__What you should do__
Write out the entries exactly, leaving out every picture.

__Record excerpts__
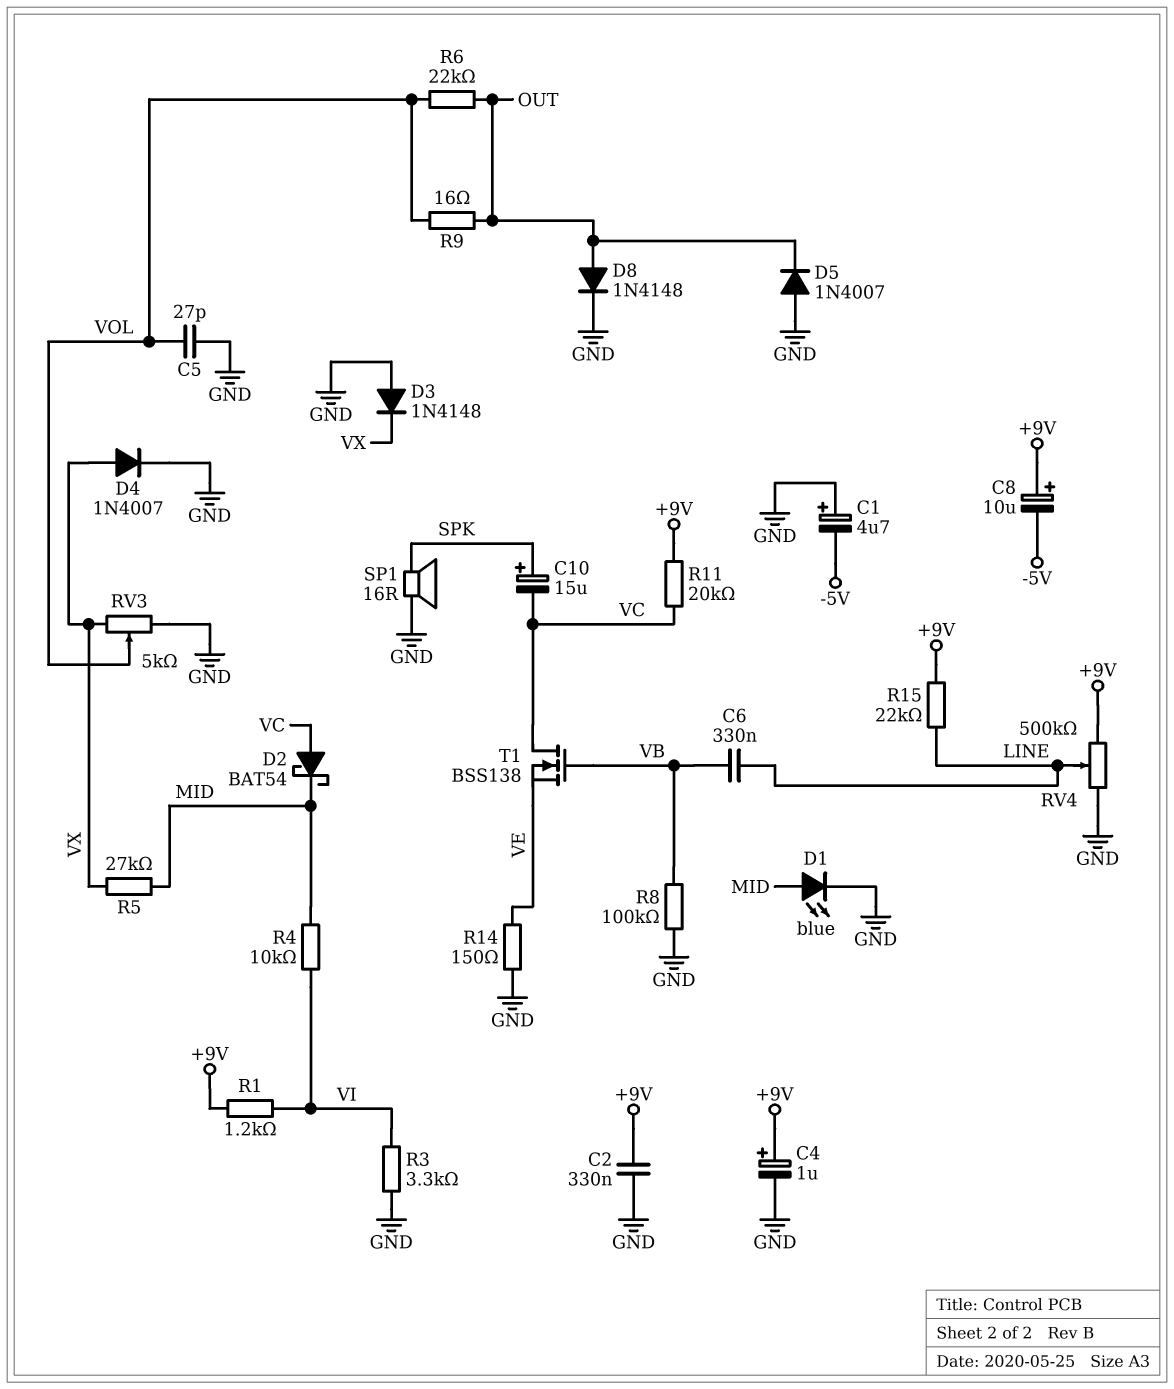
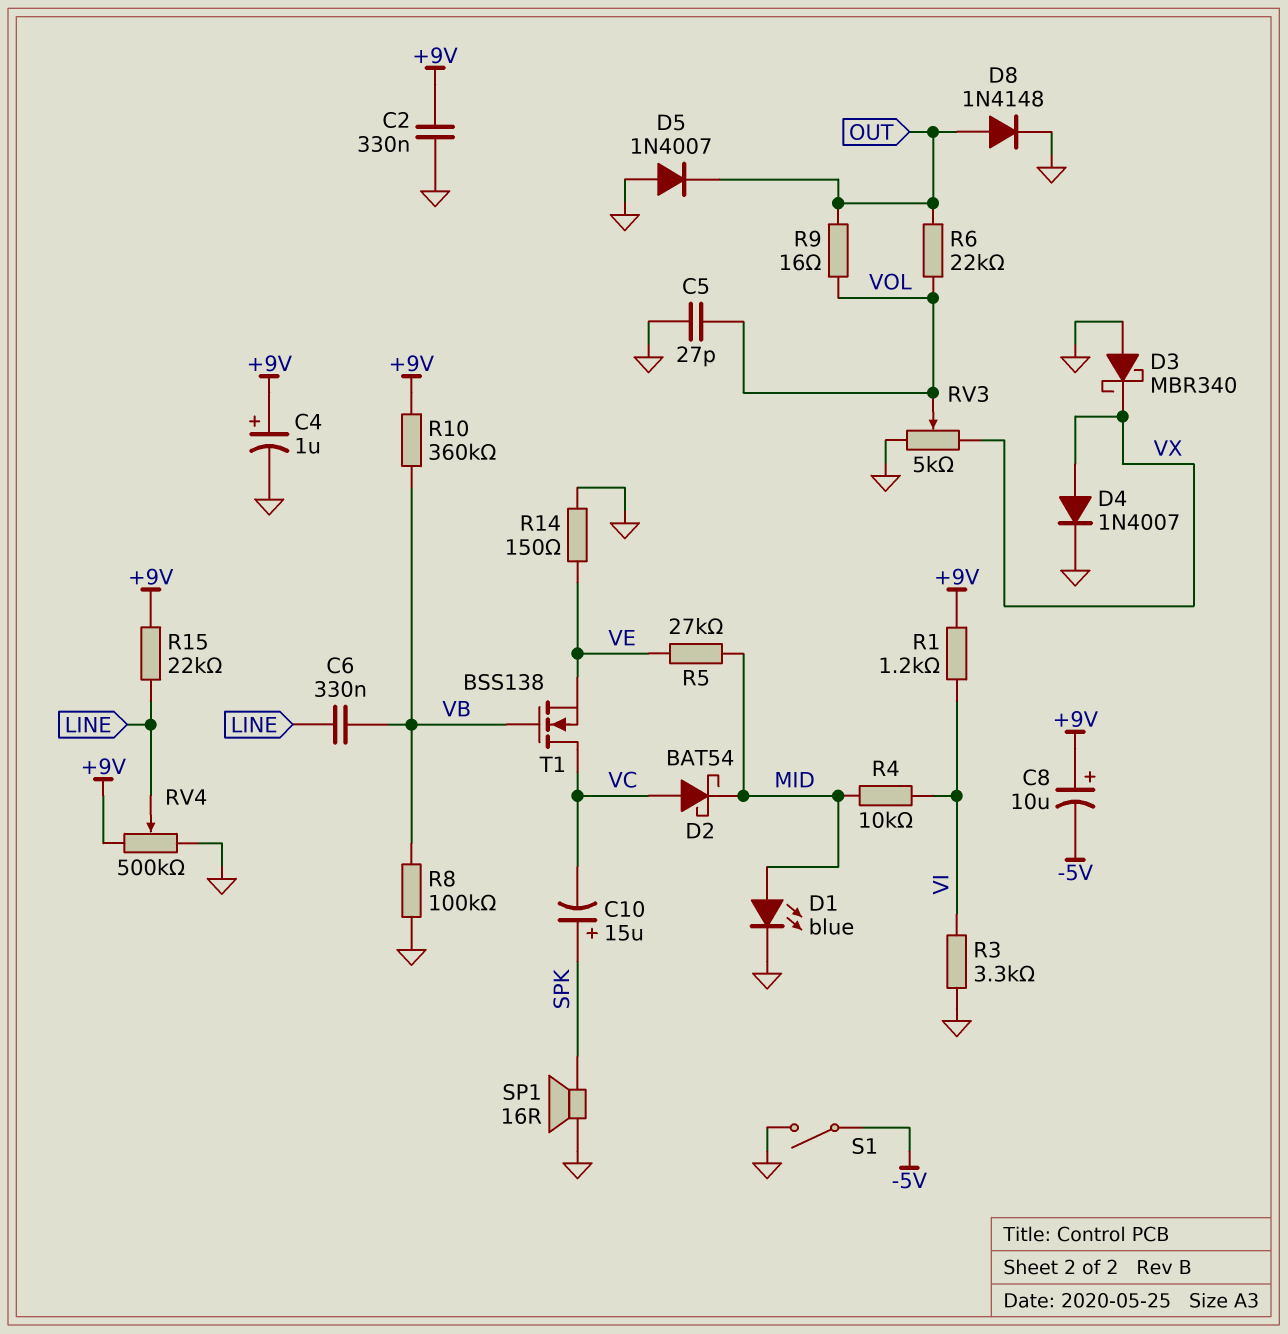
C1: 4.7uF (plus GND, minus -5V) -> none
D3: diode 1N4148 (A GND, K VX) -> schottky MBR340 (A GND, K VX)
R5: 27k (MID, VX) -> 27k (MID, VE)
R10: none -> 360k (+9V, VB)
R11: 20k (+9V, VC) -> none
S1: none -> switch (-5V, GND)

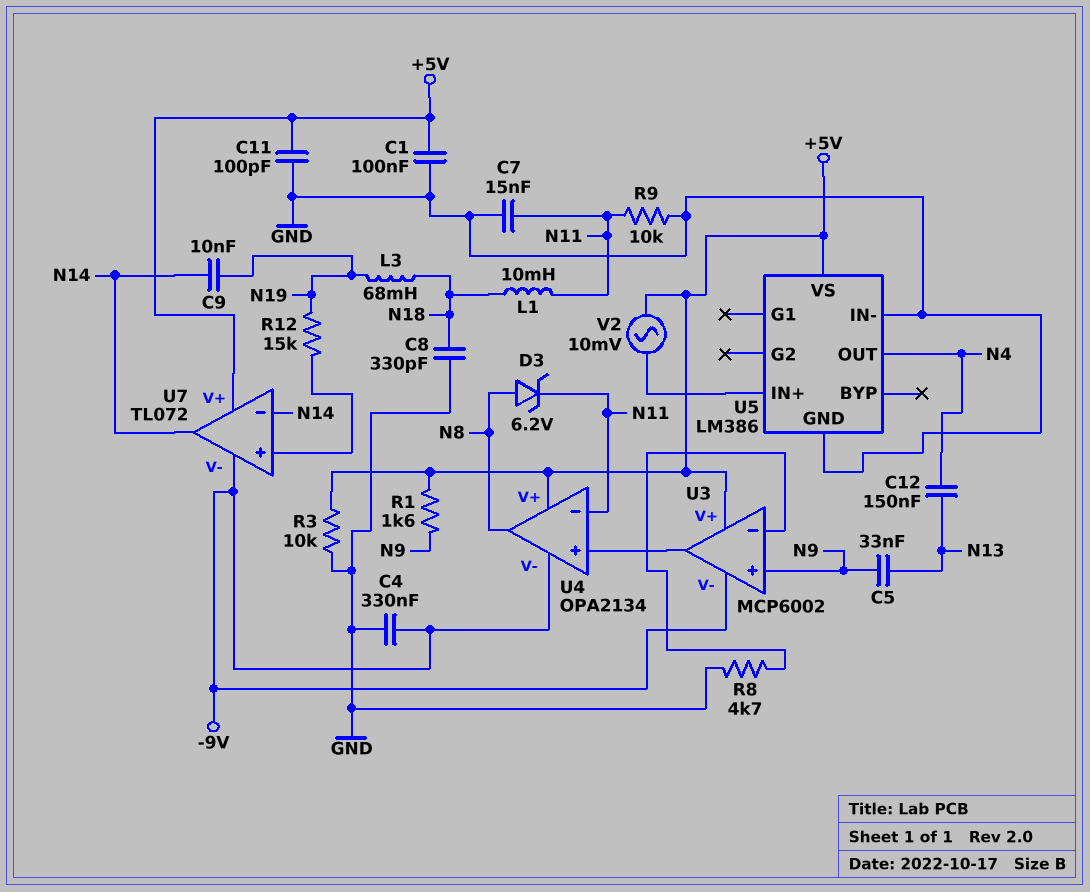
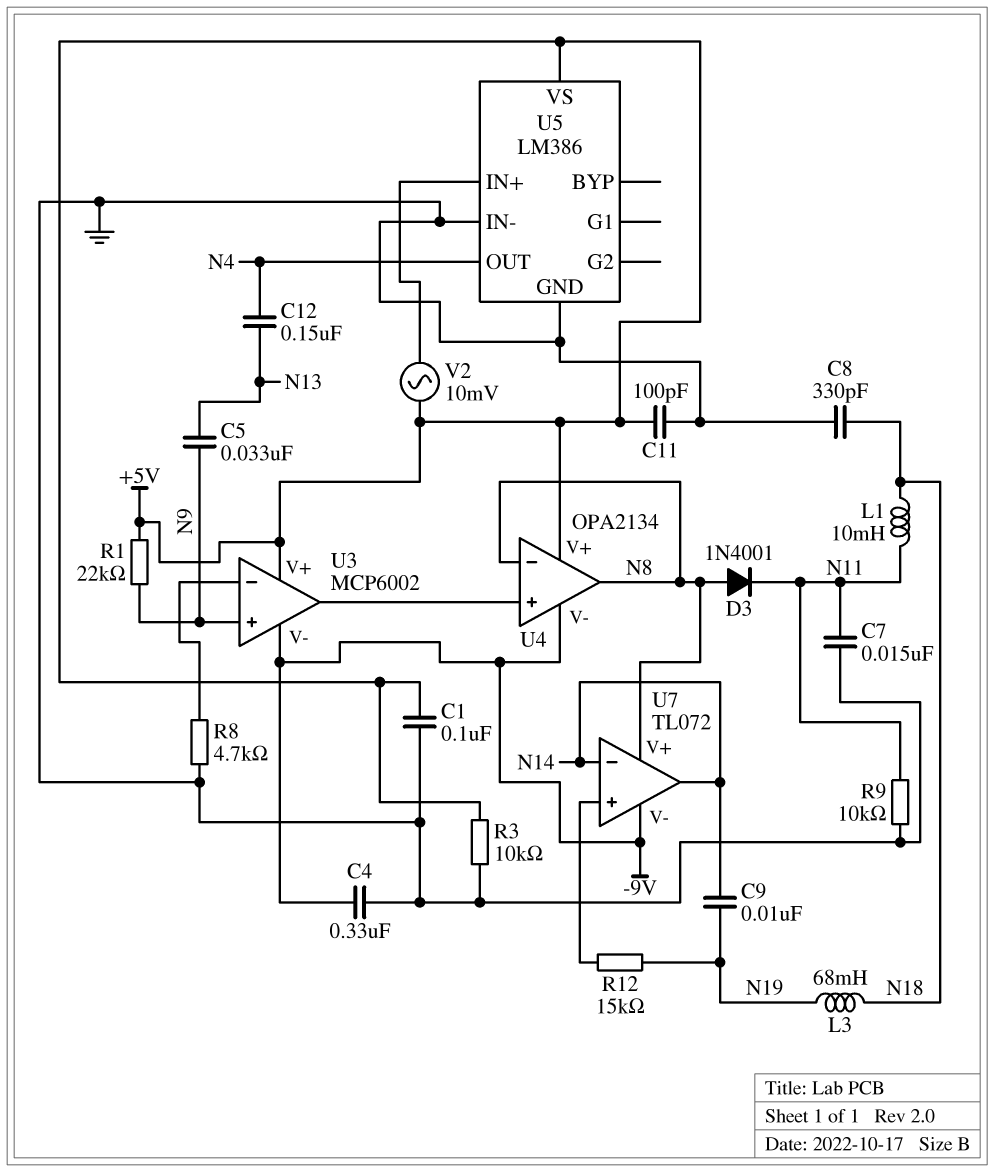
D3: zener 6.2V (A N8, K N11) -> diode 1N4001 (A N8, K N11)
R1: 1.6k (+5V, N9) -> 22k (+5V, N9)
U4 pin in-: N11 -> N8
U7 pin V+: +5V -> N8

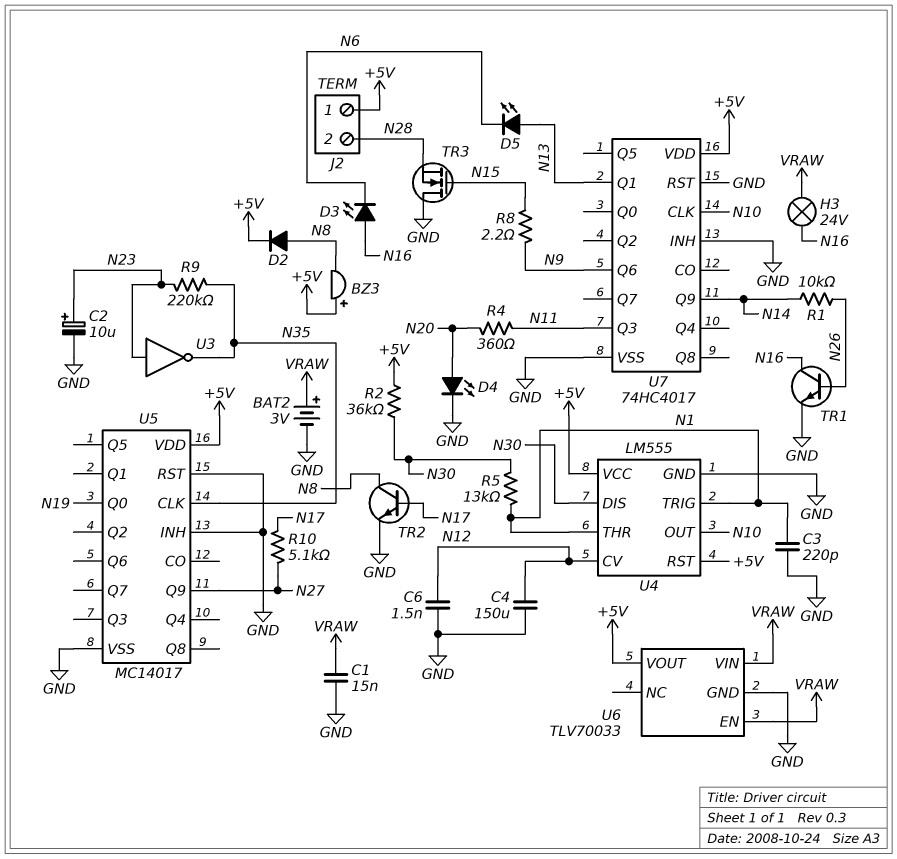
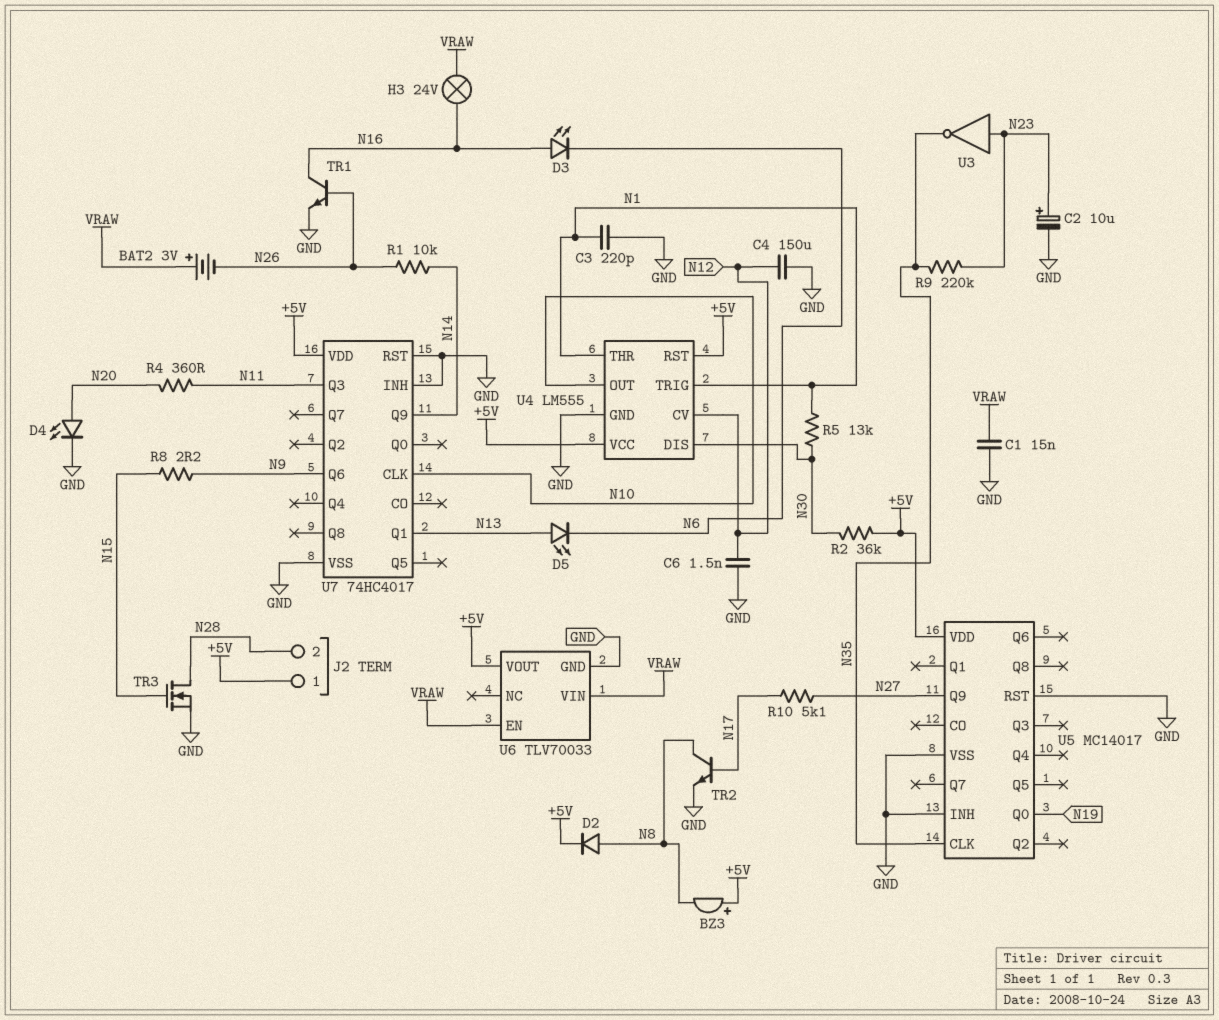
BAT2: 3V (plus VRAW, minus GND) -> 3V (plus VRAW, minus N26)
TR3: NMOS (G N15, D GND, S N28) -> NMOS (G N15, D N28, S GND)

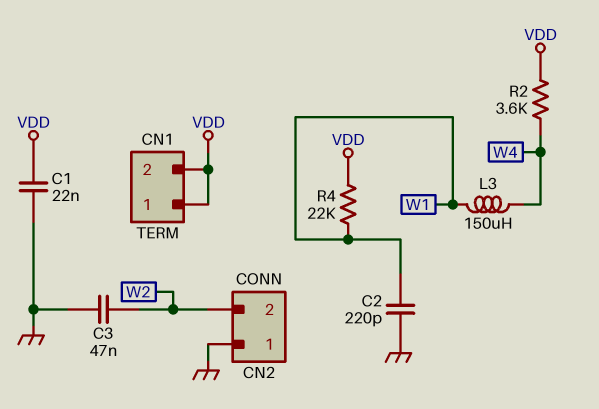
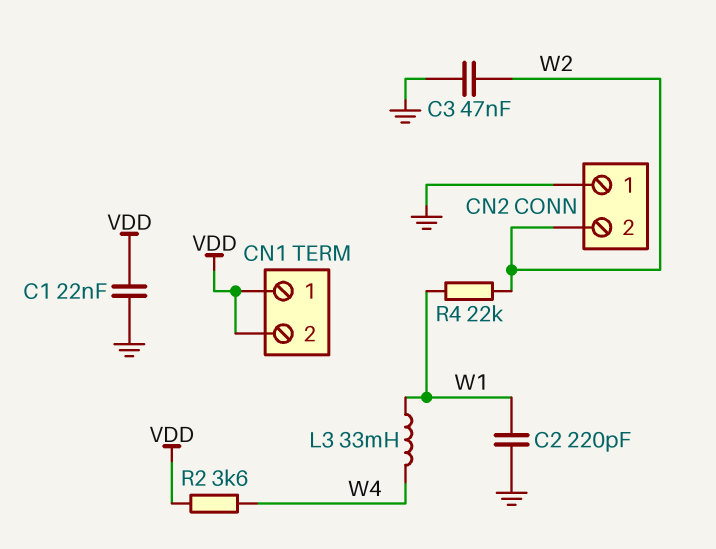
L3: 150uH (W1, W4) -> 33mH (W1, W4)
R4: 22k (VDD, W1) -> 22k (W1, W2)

__Expected answer__
C1: 4.7uF (plus GND, minus -5V) -> none
D3: diode 1N4148 (A GND, K VX) -> schottky MBR340 (A GND, K VX)
R5: 27k (MID, VX) -> 27k (MID, VE)
R10: none -> 360k (+9V, VB)
R11: 20k (+9V, VC) -> none
S1: none -> switch (-5V, GND)

D3: zener 6.2V (A N8, K N11) -> diode 1N4001 (A N8, K N11)
R1: 1.6k (+5V, N9) -> 22k (+5V, N9)
U4 pin in-: N11 -> N8
U7 pin V+: +5V -> N8

BAT2: 3V (plus VRAW, minus GND) -> 3V (plus VRAW, minus N26)
TR3: NMOS (G N15, D GND, S N28) -> NMOS (G N15, D N28, S GND)

L3: 150uH (W1, W4) -> 33mH (W1, W4)
R4: 22k (VDD, W1) -> 22k (W1, W2)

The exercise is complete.